#### [WHAT THE TASK REQUIRES]
Give only the number of lines in these records that include "degrees".

#### [LISTED ENTRIES]
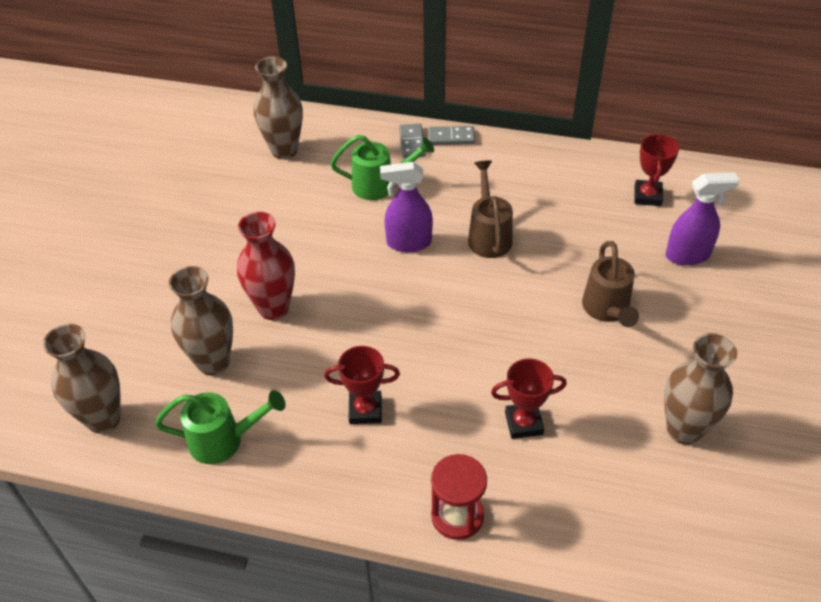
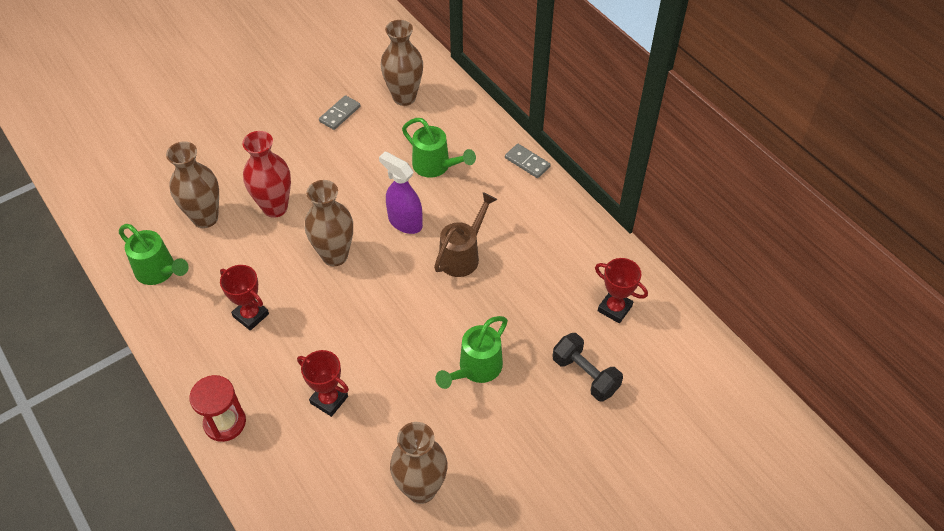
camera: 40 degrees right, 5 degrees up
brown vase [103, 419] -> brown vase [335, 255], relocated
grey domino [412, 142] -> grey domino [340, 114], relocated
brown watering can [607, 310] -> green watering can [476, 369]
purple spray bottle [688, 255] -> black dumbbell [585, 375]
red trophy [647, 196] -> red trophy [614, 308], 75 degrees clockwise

#### [WRITTEN SOLUTION]
2